About this task
Exact wording is required for every entry; transcribe all of them and leave the images out.

Records for processing
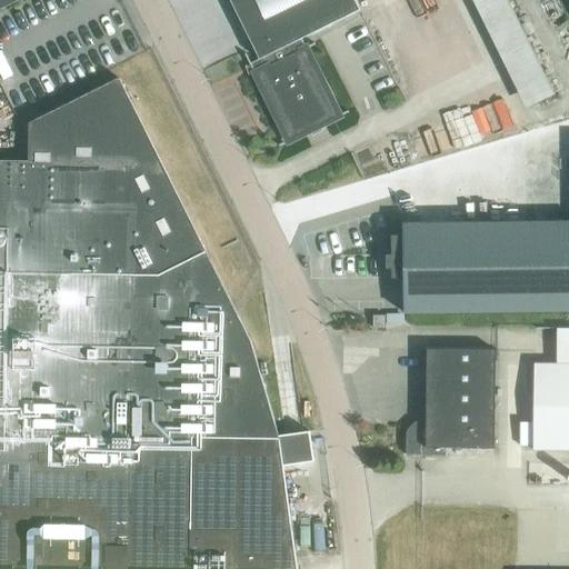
[(0,0),(0,9),(18,0),(0,0)]
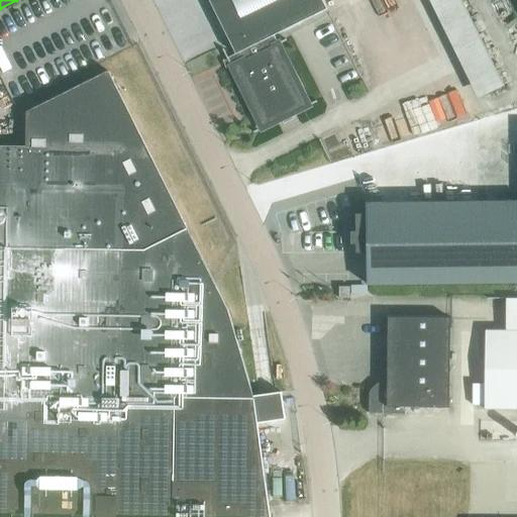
[(327,9),(322,0),(209,0),(236,54),(228,58),(224,48),(222,49),(262,129),(282,119),(284,124),(295,119),(292,114),(309,106),(275,35),(327,9)]
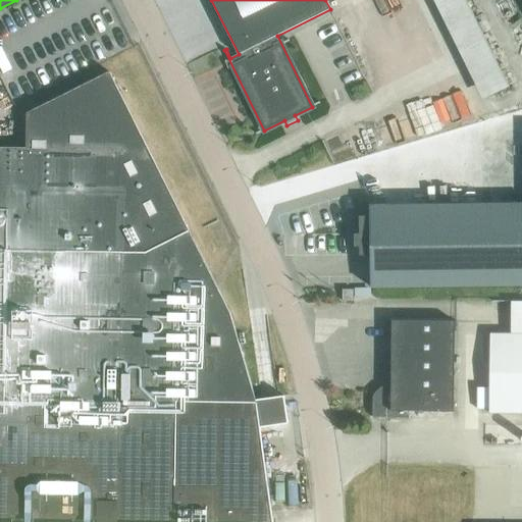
[(442,0),(489,95),(509,86),(466,0),(442,0)]
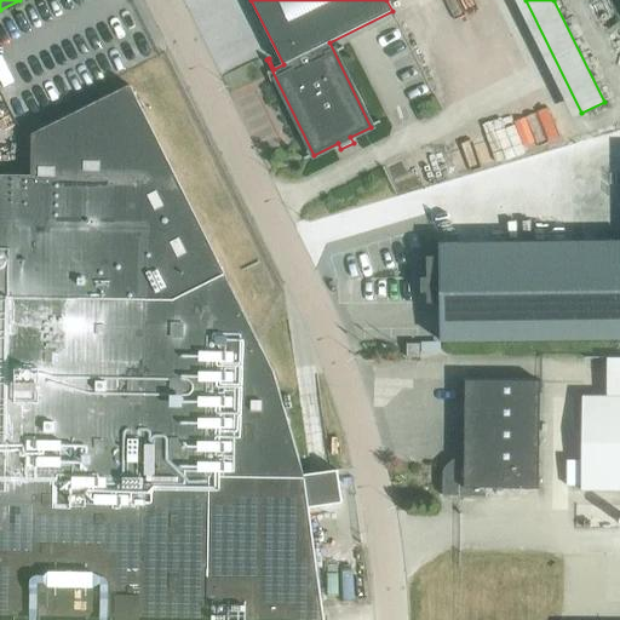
[(0,619),(325,619),(309,507),(343,503),(338,471),(338,470),(304,475),(274,372),(273,372),(256,338),(131,85),(33,135),(32,176),(0,174),(0,619)]
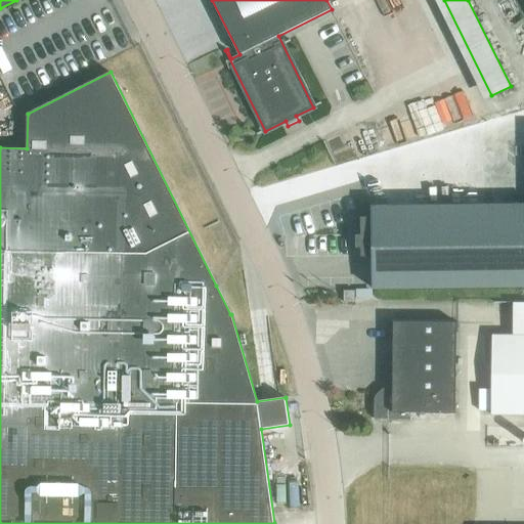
[(373,256),(373,289),(523,287),(523,204),(372,207),(372,218),(361,218),(361,235),(356,235),(356,247),(362,247),(362,256),(373,256)]
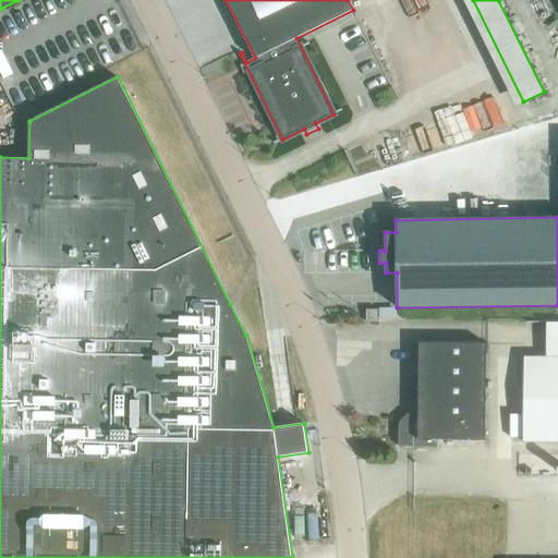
[(396,308),(379,308),(379,317),(396,317),(396,308)]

Written solution
[(0,0),(0,9),(18,0),(0,0)]
[(327,9),(322,0),(209,0),(236,54),(228,58),(224,48),(222,49),(262,129),(282,119),(284,124),(295,119),(292,114),(309,106),(275,35),(327,9)]
[(442,0),(489,95),(509,86),(466,0),(442,0)]
[(0,619),(325,619),(309,507),(343,503),(338,471),(338,470),(304,475),(274,372),(273,372),(256,338),(131,85),(33,135),(32,176),(0,174),(0,619)]
[(373,256),(373,289),(523,287),(523,204),(372,207),(372,218),(361,218),(361,235),(356,235),(356,247),(362,247),(362,256),(373,256)]
[(396,308),(379,308),(379,317),(396,317),(396,308)]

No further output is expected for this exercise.